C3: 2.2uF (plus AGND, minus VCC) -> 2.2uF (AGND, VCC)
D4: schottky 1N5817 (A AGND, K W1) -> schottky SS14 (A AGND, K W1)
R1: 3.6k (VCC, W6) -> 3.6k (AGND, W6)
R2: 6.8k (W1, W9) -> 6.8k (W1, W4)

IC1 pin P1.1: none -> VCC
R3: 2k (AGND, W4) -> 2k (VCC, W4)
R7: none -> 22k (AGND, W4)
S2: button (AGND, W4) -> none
----
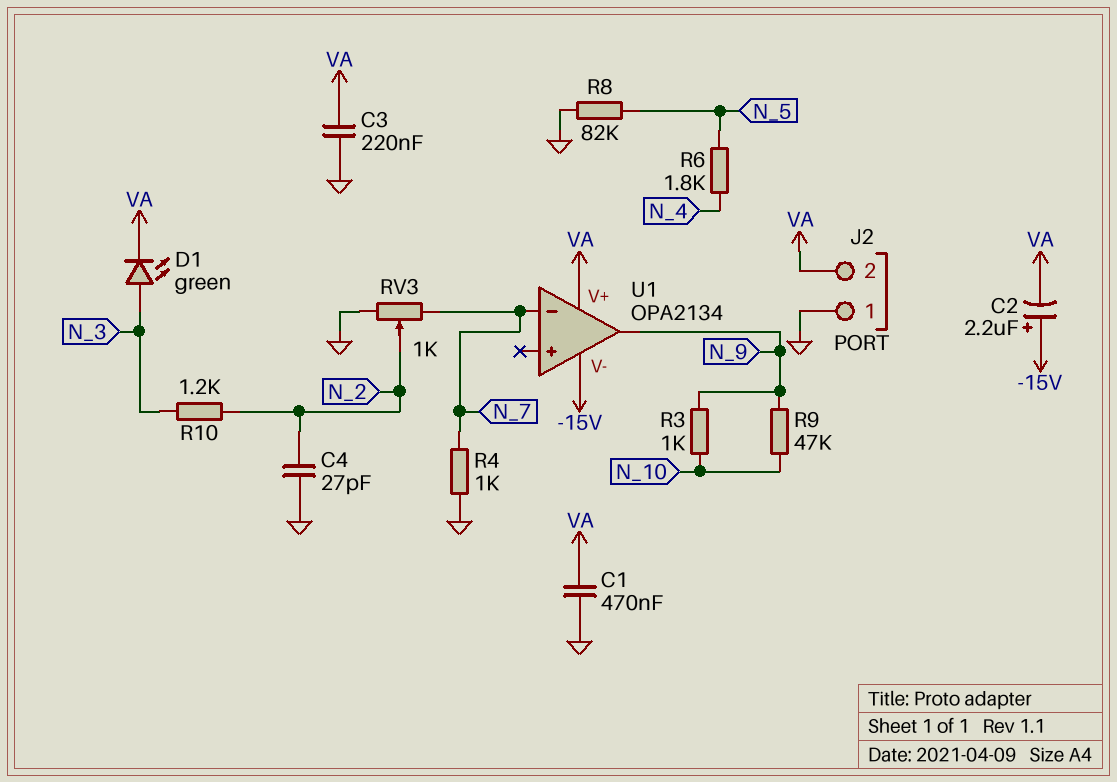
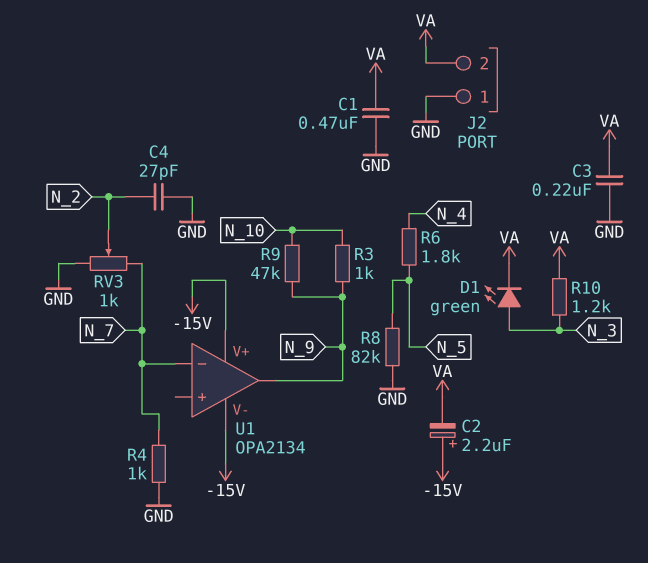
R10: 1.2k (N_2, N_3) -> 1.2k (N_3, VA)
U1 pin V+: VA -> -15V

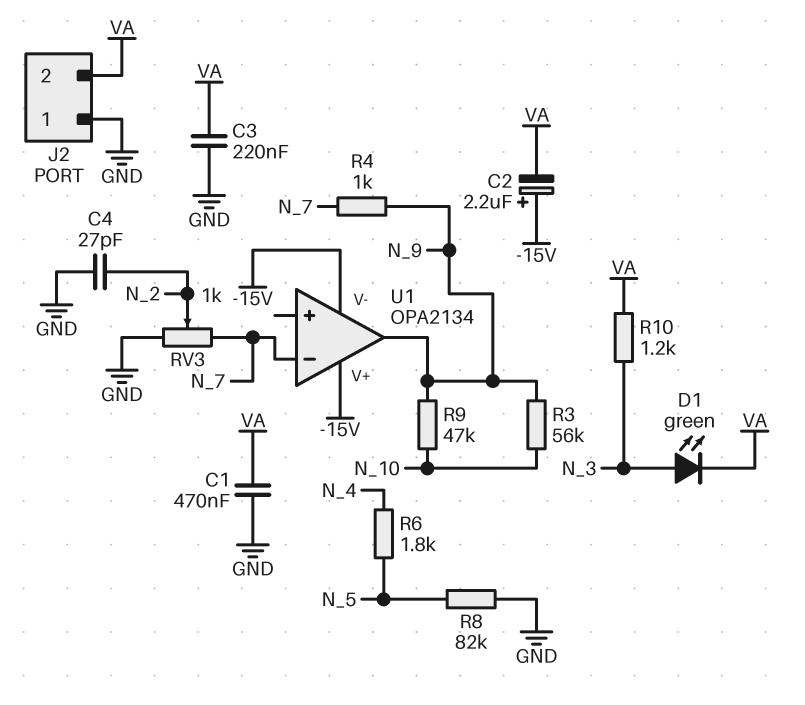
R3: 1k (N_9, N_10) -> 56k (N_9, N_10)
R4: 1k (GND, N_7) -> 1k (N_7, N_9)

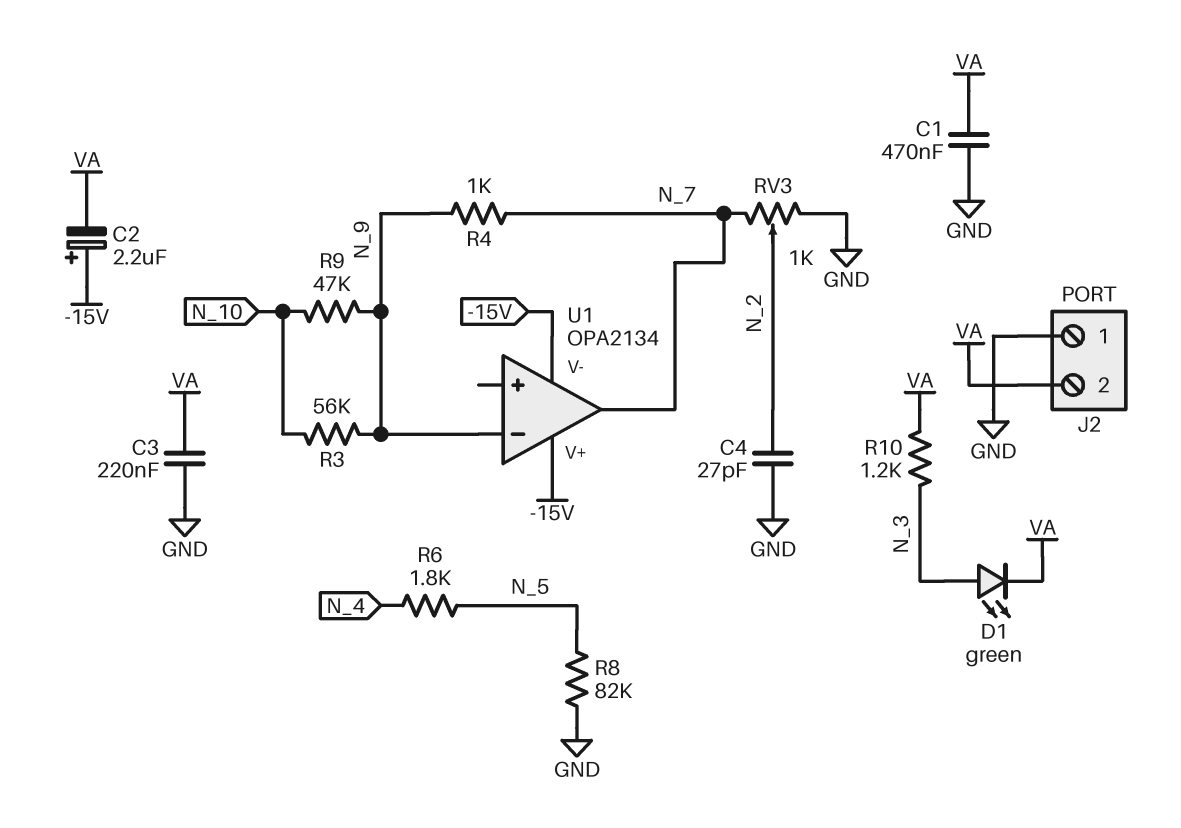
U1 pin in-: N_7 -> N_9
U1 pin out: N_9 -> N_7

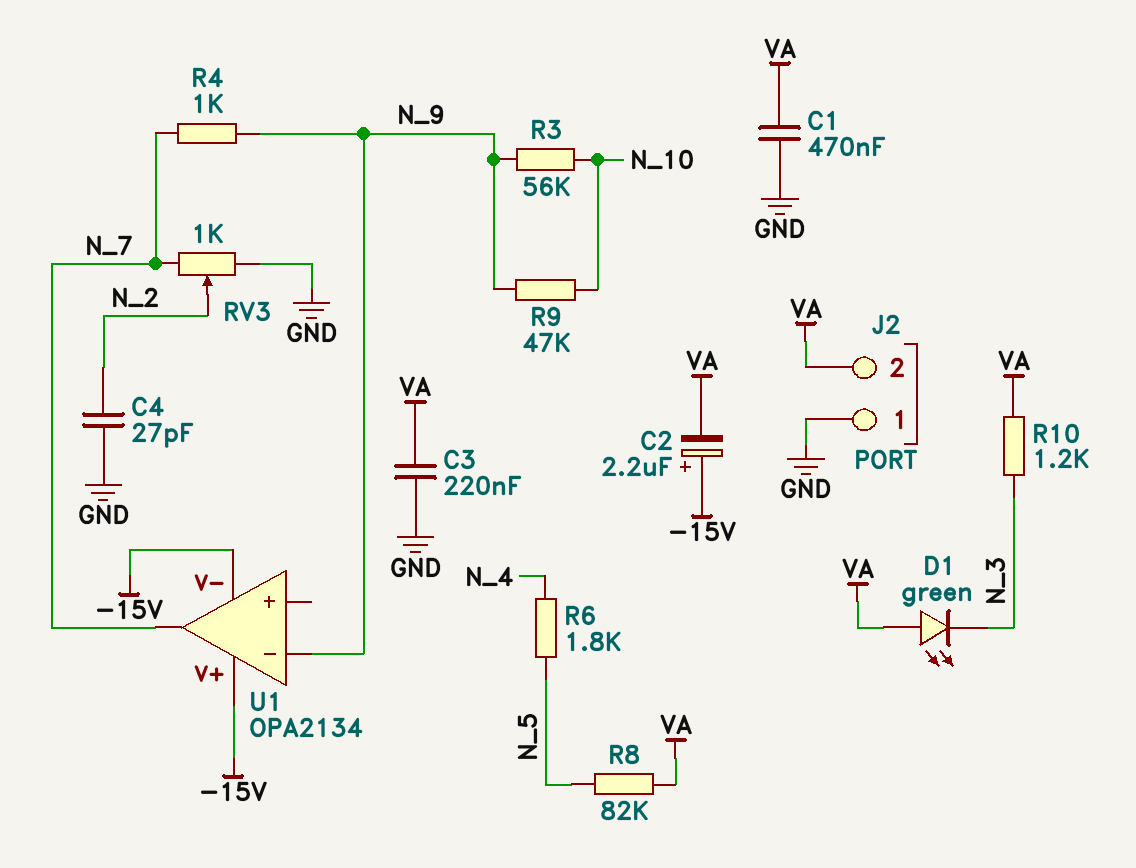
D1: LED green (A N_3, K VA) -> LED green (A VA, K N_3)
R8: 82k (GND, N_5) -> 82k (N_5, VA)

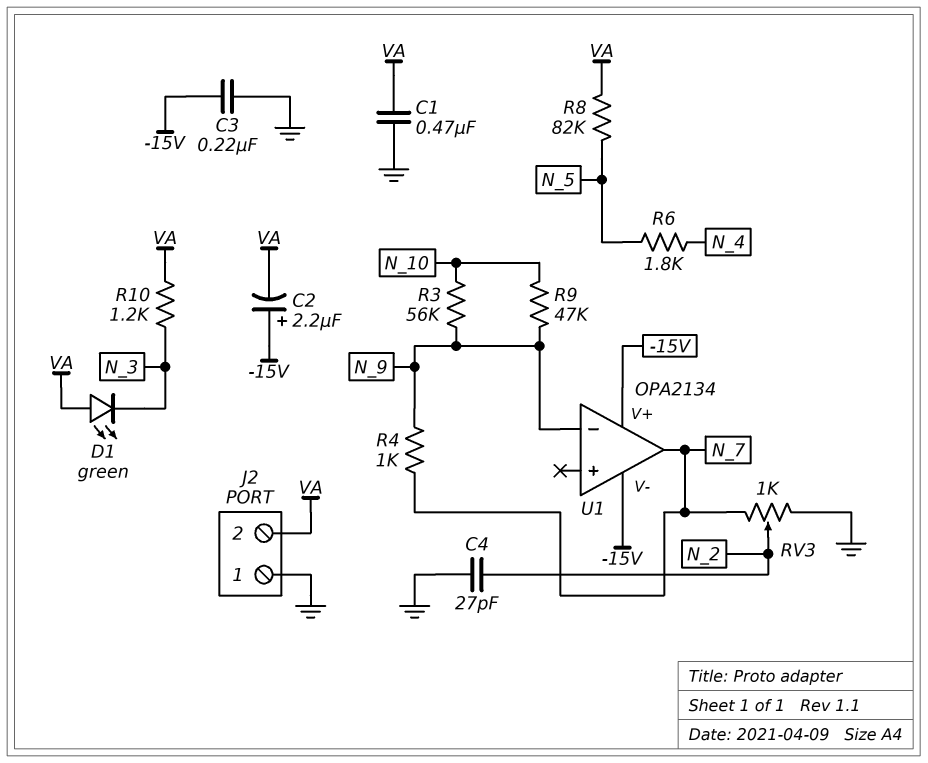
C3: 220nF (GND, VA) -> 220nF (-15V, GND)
----
> WHAT THE TASK REQUIRES
The answer is those lines of the material above that run from the one containing "U1 pin out: N_9 -> N_7" up to and including the one containing "C3: 220nF (GND, VA) -> 220nF (-15V, GND)", restated exactly and without images.

> RESPONSE
U1 pin out: N_9 -> N_7

D1: LED green (A N_3, K VA) -> LED green (A VA, K N_3)
R8: 82k (GND, N_5) -> 82k (N_5, VA)

C3: 220nF (GND, VA) -> 220nF (-15V, GND)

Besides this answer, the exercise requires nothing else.